» **HOW TO COMPLETE THIS TASK**:
The listing is to be printed in full, exactly as given.

» **PROVIDED ENTRIES**:
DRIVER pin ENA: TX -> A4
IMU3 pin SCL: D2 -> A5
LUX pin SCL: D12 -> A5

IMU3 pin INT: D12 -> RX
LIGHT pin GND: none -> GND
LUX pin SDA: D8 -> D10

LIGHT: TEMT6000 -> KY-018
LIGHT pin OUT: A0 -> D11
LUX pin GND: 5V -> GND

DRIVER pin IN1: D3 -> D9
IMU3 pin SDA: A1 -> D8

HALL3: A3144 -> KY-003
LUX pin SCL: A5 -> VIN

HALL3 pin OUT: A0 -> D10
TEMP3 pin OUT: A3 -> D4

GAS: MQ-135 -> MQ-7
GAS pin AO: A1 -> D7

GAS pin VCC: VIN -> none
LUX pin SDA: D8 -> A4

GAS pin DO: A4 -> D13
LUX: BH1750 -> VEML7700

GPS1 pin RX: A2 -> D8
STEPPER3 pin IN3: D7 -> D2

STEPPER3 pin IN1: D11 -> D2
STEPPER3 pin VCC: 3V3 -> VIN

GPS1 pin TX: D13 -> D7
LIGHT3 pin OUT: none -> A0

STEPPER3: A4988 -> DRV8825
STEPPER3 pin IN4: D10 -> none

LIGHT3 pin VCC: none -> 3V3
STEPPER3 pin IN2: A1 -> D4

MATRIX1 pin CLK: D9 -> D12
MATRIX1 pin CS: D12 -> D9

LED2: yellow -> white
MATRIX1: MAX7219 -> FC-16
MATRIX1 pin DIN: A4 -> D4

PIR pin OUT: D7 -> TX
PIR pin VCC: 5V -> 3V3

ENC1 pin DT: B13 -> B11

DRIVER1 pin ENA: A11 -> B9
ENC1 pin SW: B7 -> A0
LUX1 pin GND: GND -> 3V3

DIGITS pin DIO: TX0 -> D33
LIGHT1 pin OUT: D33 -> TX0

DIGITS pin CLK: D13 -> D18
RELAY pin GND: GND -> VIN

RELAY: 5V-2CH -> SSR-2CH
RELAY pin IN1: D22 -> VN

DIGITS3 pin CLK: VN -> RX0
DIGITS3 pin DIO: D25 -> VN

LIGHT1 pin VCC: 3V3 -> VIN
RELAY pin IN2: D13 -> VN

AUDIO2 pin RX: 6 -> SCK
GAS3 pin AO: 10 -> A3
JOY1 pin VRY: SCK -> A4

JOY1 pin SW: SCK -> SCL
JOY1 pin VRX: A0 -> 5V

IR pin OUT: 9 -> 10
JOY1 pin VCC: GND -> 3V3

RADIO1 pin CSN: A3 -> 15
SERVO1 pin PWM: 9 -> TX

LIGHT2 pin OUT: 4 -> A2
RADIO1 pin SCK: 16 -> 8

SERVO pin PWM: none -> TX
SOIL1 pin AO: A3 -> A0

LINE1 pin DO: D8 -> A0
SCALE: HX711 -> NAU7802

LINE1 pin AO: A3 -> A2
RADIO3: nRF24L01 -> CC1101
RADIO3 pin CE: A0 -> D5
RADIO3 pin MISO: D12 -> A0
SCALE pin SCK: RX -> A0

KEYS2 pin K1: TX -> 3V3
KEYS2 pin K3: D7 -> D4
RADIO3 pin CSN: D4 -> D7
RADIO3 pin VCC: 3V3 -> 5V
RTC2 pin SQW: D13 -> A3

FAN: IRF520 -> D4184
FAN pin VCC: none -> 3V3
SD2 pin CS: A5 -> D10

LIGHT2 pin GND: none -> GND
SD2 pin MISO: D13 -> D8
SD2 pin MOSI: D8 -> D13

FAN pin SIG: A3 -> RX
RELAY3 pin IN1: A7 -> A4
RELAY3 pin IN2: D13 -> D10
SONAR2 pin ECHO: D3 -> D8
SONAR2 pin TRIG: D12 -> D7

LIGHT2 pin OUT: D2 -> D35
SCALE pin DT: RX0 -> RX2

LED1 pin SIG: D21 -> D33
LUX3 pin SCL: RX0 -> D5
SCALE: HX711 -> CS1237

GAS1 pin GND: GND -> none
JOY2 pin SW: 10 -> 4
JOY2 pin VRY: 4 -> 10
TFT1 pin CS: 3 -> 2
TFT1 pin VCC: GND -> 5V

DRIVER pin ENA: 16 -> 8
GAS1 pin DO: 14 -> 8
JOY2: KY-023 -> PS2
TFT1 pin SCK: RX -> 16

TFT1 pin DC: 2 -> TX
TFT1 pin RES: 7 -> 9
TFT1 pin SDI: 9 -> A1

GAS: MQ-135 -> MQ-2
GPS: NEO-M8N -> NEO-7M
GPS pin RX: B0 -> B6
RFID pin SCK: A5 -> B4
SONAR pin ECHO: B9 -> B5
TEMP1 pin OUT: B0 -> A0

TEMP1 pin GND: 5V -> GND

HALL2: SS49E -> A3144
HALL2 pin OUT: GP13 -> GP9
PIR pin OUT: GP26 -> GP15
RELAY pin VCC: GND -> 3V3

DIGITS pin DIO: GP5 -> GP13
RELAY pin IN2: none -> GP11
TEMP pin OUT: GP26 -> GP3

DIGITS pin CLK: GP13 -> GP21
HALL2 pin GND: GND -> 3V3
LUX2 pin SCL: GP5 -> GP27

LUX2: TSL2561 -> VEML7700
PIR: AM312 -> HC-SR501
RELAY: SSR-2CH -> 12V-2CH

» **SOLUTION BELOW**:
DRIVER pin ENA: TX -> A4
IMU3 pin SCL: D2 -> A5
LUX pin SCL: D12 -> A5

IMU3 pin INT: D12 -> RX
LIGHT pin GND: none -> GND
LUX pin SDA: D8 -> D10

LIGHT: TEMT6000 -> KY-018
LIGHT pin OUT: A0 -> D11
LUX pin GND: 5V -> GND

DRIVER pin IN1: D3 -> D9
IMU3 pin SDA: A1 -> D8

HALL3: A3144 -> KY-003
LUX pin SCL: A5 -> VIN

HALL3 pin OUT: A0 -> D10
TEMP3 pin OUT: A3 -> D4

GAS: MQ-135 -> MQ-7
GAS pin AO: A1 -> D7

GAS pin VCC: VIN -> none
LUX pin SDA: D8 -> A4

GAS pin DO: A4 -> D13
LUX: BH1750 -> VEML7700

GPS1 pin RX: A2 -> D8
STEPPER3 pin IN3: D7 -> D2

STEPPER3 pin IN1: D11 -> D2
STEPPER3 pin VCC: 3V3 -> VIN

GPS1 pin TX: D13 -> D7
LIGHT3 pin OUT: none -> A0

STEPPER3: A4988 -> DRV8825
STEPPER3 pin IN4: D10 -> none

LIGHT3 pin VCC: none -> 3V3
STEPPER3 pin IN2: A1 -> D4

MATRIX1 pin CLK: D9 -> D12
MATRIX1 pin CS: D12 -> D9

LED2: yellow -> white
MATRIX1: MAX7219 -> FC-16
MATRIX1 pin DIN: A4 -> D4

PIR pin OUT: D7 -> TX
PIR pin VCC: 5V -> 3V3

ENC1 pin DT: B13 -> B11

DRIVER1 pin ENA: A11 -> B9
ENC1 pin SW: B7 -> A0
LUX1 pin GND: GND -> 3V3

DIGITS pin DIO: TX0 -> D33
LIGHT1 pin OUT: D33 -> TX0

DIGITS pin CLK: D13 -> D18
RELAY pin GND: GND -> VIN

RELAY: 5V-2CH -> SSR-2CH
RELAY pin IN1: D22 -> VN

DIGITS3 pin CLK: VN -> RX0
DIGITS3 pin DIO: D25 -> VN

LIGHT1 pin VCC: 3V3 -> VIN
RELAY pin IN2: D13 -> VN

AUDIO2 pin RX: 6 -> SCK
GAS3 pin AO: 10 -> A3
JOY1 pin VRY: SCK -> A4

JOY1 pin SW: SCK -> SCL
JOY1 pin VRX: A0 -> 5V

IR pin OUT: 9 -> 10
JOY1 pin VCC: GND -> 3V3

RADIO1 pin CSN: A3 -> 15
SERVO1 pin PWM: 9 -> TX

LIGHT2 pin OUT: 4 -> A2
RADIO1 pin SCK: 16 -> 8

SERVO pin PWM: none -> TX
SOIL1 pin AO: A3 -> A0

LINE1 pin DO: D8 -> A0
SCALE: HX711 -> NAU7802

LINE1 pin AO: A3 -> A2
RADIO3: nRF24L01 -> CC1101
RADIO3 pin CE: A0 -> D5
RADIO3 pin MISO: D12 -> A0
SCALE pin SCK: RX -> A0

KEYS2 pin K1: TX -> 3V3
KEYS2 pin K3: D7 -> D4
RADIO3 pin CSN: D4 -> D7
RADIO3 pin VCC: 3V3 -> 5V
RTC2 pin SQW: D13 -> A3

FAN: IRF520 -> D4184
FAN pin VCC: none -> 3V3
SD2 pin CS: A5 -> D10

LIGHT2 pin GND: none -> GND
SD2 pin MISO: D13 -> D8
SD2 pin MOSI: D8 -> D13

FAN pin SIG: A3 -> RX
RELAY3 pin IN1: A7 -> A4
RELAY3 pin IN2: D13 -> D10
SONAR2 pin ECHO: D3 -> D8
SONAR2 pin TRIG: D12 -> D7

LIGHT2 pin OUT: D2 -> D35
SCALE pin DT: RX0 -> RX2

LED1 pin SIG: D21 -> D33
LUX3 pin SCL: RX0 -> D5
SCALE: HX711 -> CS1237

GAS1 pin GND: GND -> none
JOY2 pin SW: 10 -> 4
JOY2 pin VRY: 4 -> 10
TFT1 pin CS: 3 -> 2
TFT1 pin VCC: GND -> 5V

DRIVER pin ENA: 16 -> 8
GAS1 pin DO: 14 -> 8
JOY2: KY-023 -> PS2
TFT1 pin SCK: RX -> 16

TFT1 pin DC: 2 -> TX
TFT1 pin RES: 7 -> 9
TFT1 pin SDI: 9 -> A1

GAS: MQ-135 -> MQ-2
GPS: NEO-M8N -> NEO-7M
GPS pin RX: B0 -> B6
RFID pin SCK: A5 -> B4
SONAR pin ECHO: B9 -> B5
TEMP1 pin OUT: B0 -> A0

TEMP1 pin GND: 5V -> GND

HALL2: SS49E -> A3144
HALL2 pin OUT: GP13 -> GP9
PIR pin OUT: GP26 -> GP15
RELAY pin VCC: GND -> 3V3

DIGITS pin DIO: GP5 -> GP13
RELAY pin IN2: none -> GP11
TEMP pin OUT: GP26 -> GP3

DIGITS pin CLK: GP13 -> GP21
HALL2 pin GND: GND -> 3V3
LUX2 pin SCL: GP5 -> GP27

LUX2: TSL2561 -> VEML7700
PIR: AM312 -> HC-SR501
RELAY: SSR-2CH -> 12V-2CH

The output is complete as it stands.